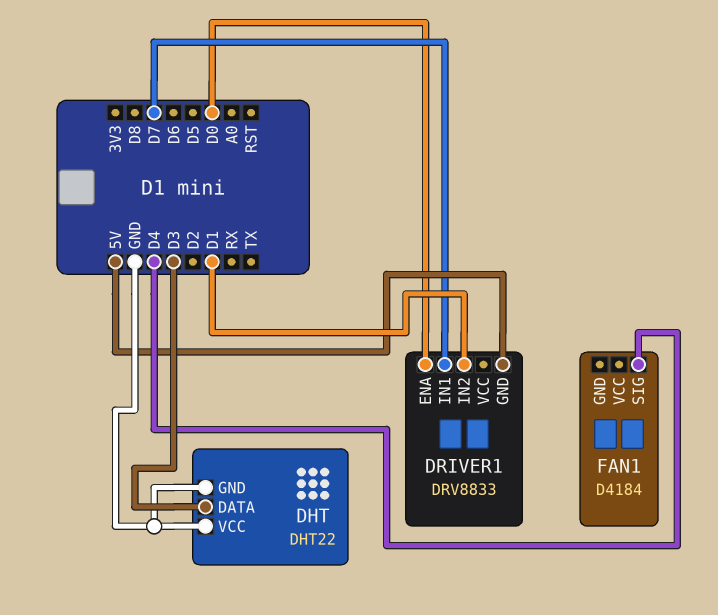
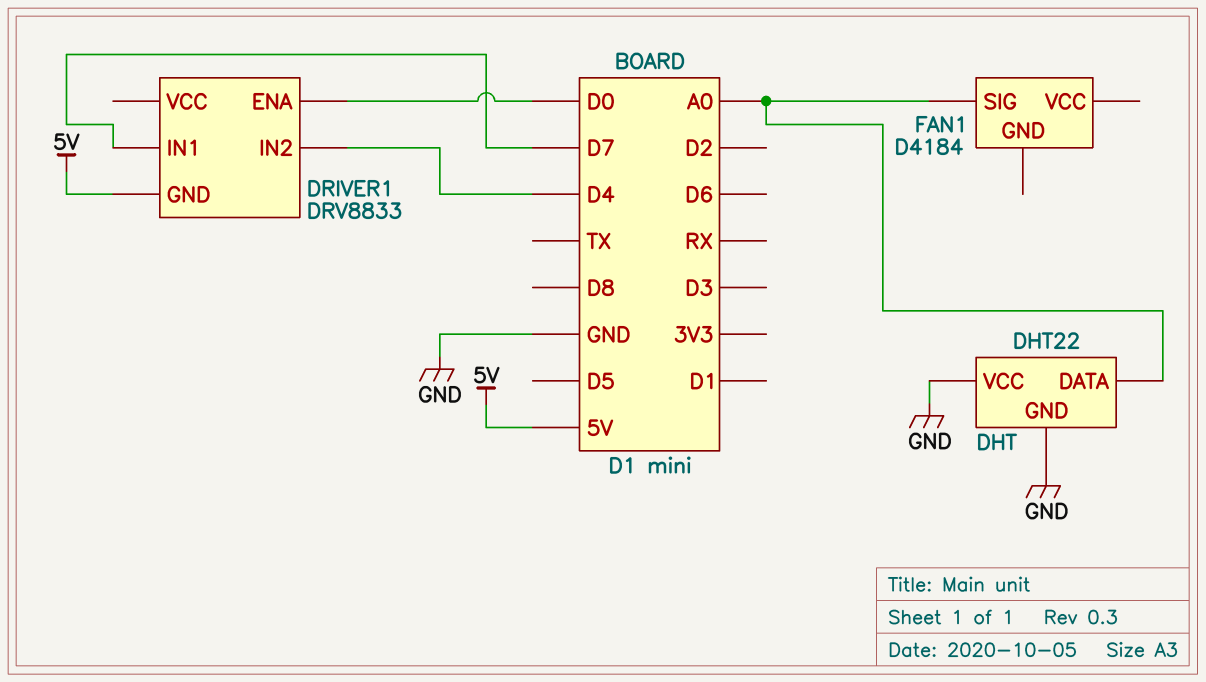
DHT pin DATA: D3 -> A0
DRIVER1 pin IN2: D1 -> D4
FAN1 pin SIG: D4 -> A0

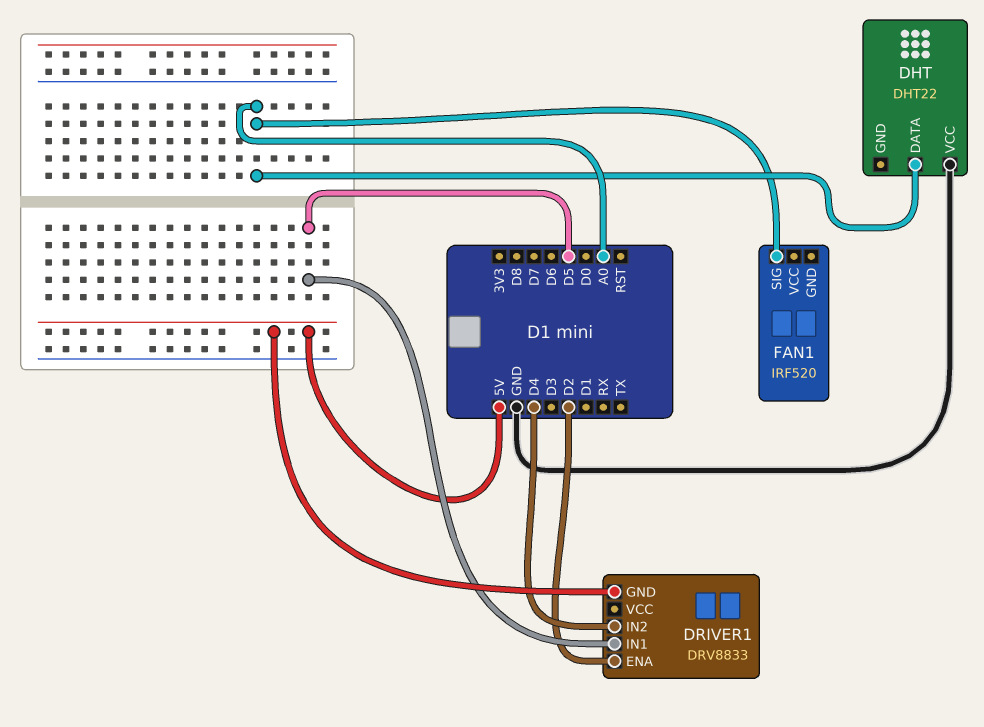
DHT pin GND: GND -> none
DRIVER1 pin ENA: D0 -> D2
DRIVER1 pin IN1: D7 -> D5
FAN1: D4184 -> IRF520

- **Task requirements**
Copy the data exactly. Pictures do not belong in the copy.

- **Output for this task**
DHT pin DATA: D3 -> A0
DRIVER1 pin IN2: D1 -> D4
FAN1 pin SIG: D4 -> A0

DHT pin GND: GND -> none
DRIVER1 pin ENA: D0 -> D2
DRIVER1 pin IN1: D7 -> D5
FAN1: D4184 -> IRF520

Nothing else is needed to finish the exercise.